**Problem description**: In the material below, identify each line bearing the word "degrees". Reproduce those lines.
-- Extracted information follows --
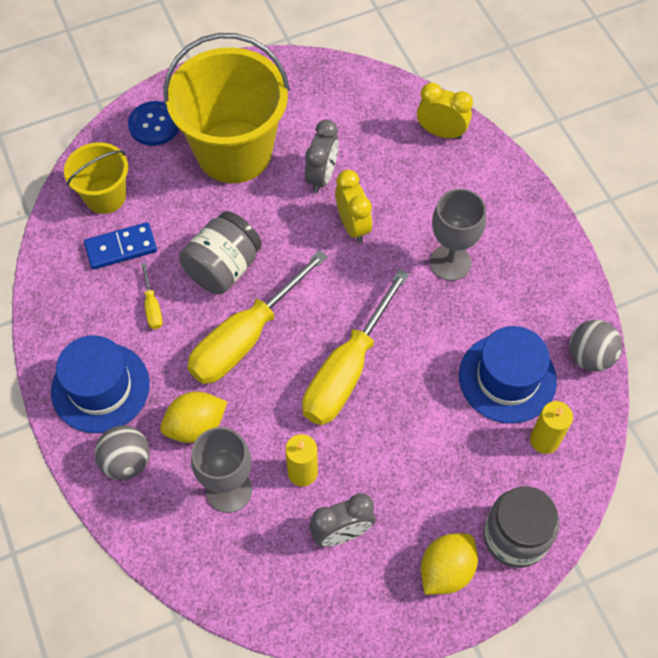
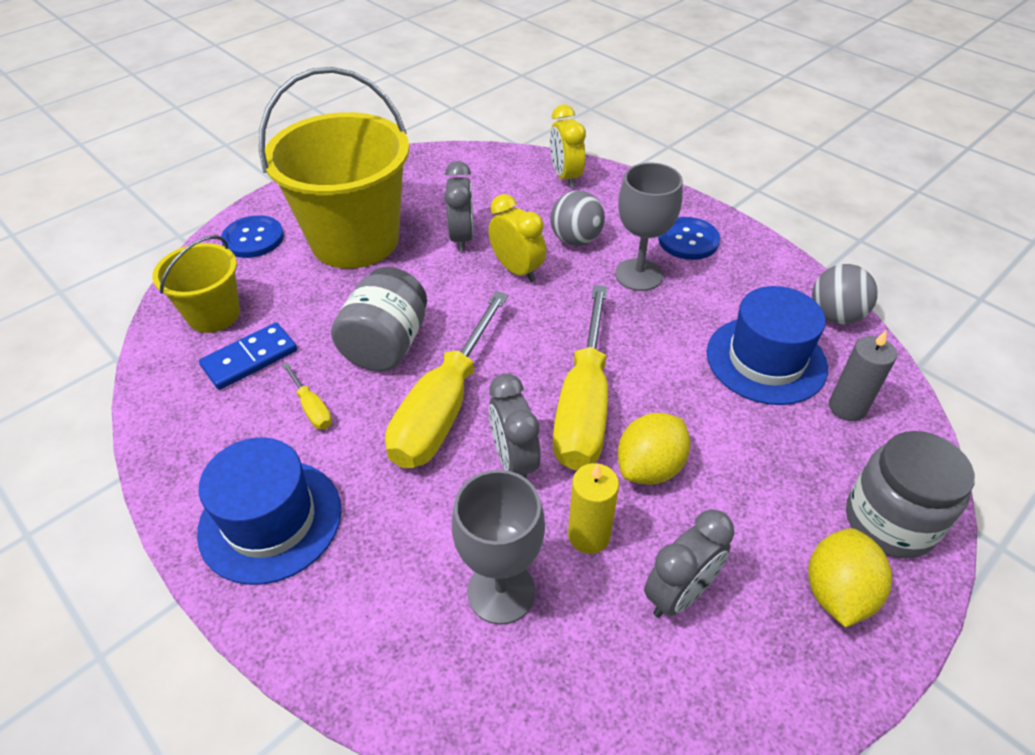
camera: 20 degrees left, 15 degrees down
(126, 461) = (339, 603): grey ball -> grey ball (576, 240)
(196, 426) = (422, 525): yellow lemon -> yellow lemon (649, 467)
(277, 399) = (514, 460): none -> grey clock
(441, 132) = (565, 177): yellow clock -> yellow clock turned 105 degrees counterclockwise
(512, 239) = (688, 240): none -> blue button
(544, 440) = (847, 407): yellow candle -> grey candle

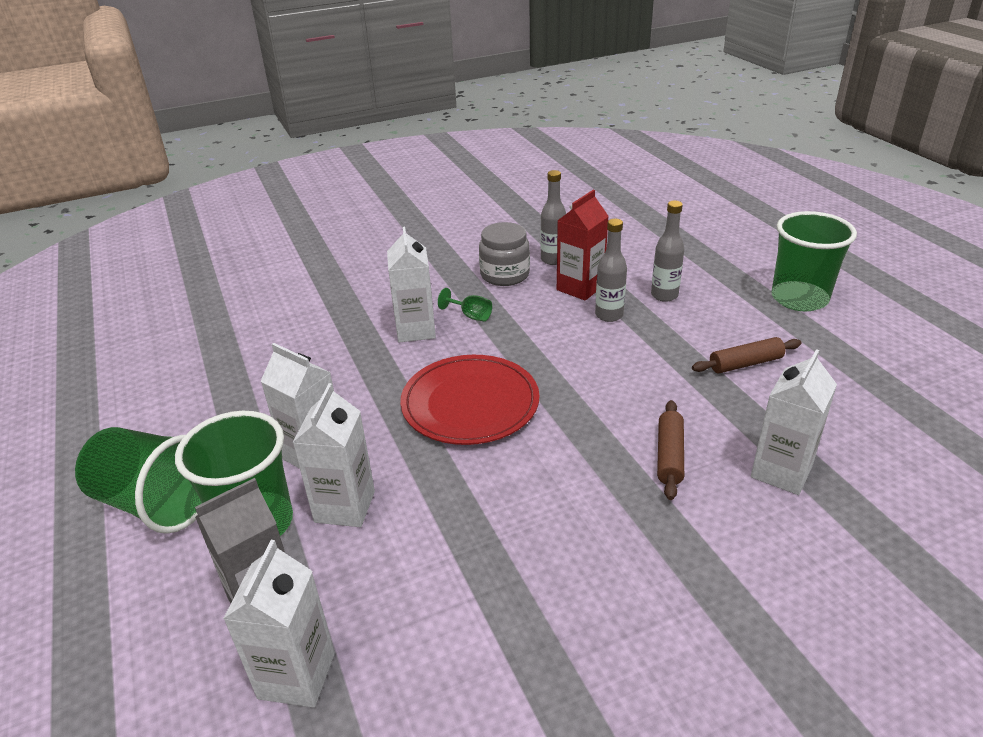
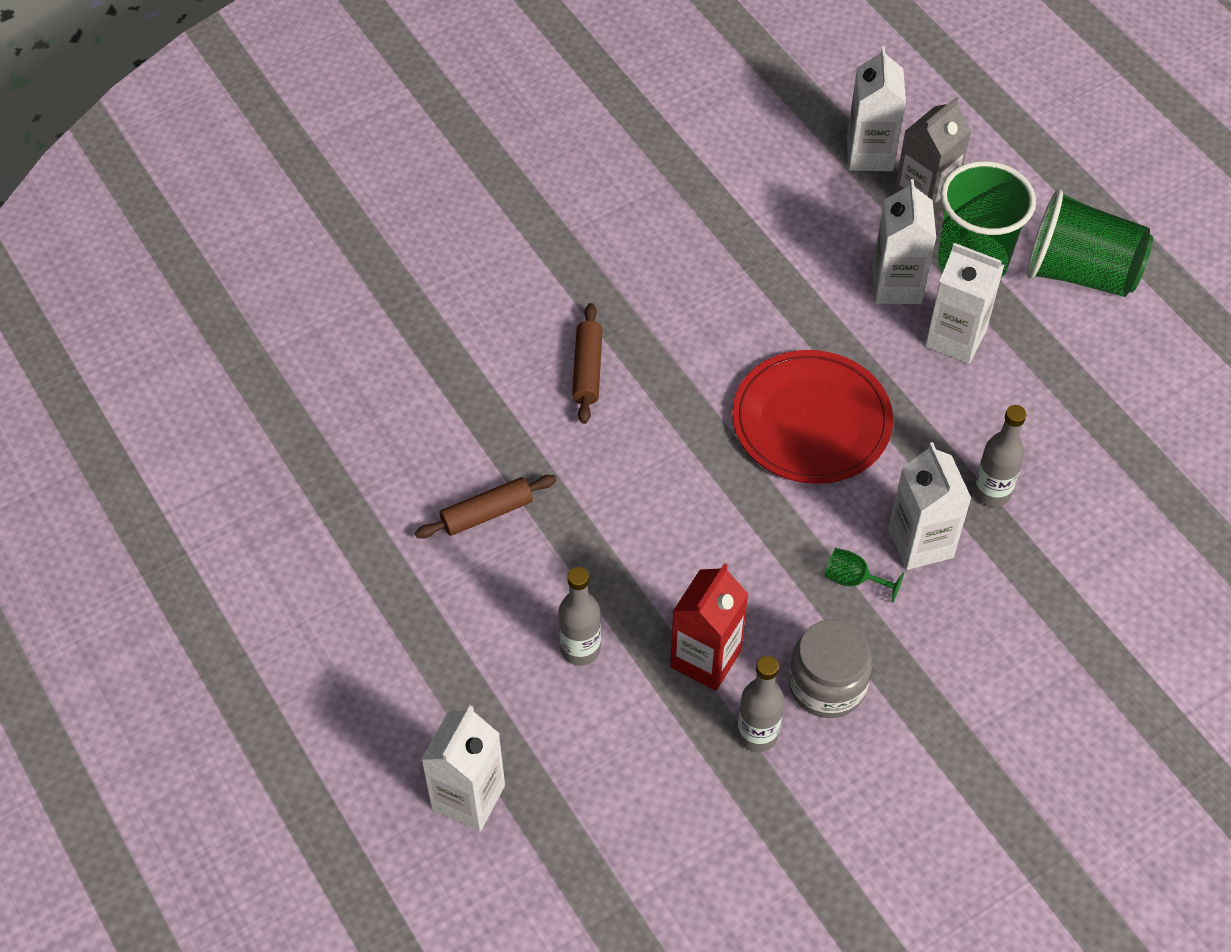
camera: 170 degrees right, 20 degrees up
(609, 315) = (659, 596): grey bottle -> grey bottle (991, 492)
(781, 471) = (478, 361): white carton -> white carton (468, 797)
(799, 298) = (386, 656): green cup -> none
-- Extracted information concluded --
**Response area**:
camera: 20 degrees left, 15 degrees down
(441, 132) = (565, 177): yellow clock -> yellow clock turned 105 degrees counterclockwise
camera: 170 degrees right, 20 degrees up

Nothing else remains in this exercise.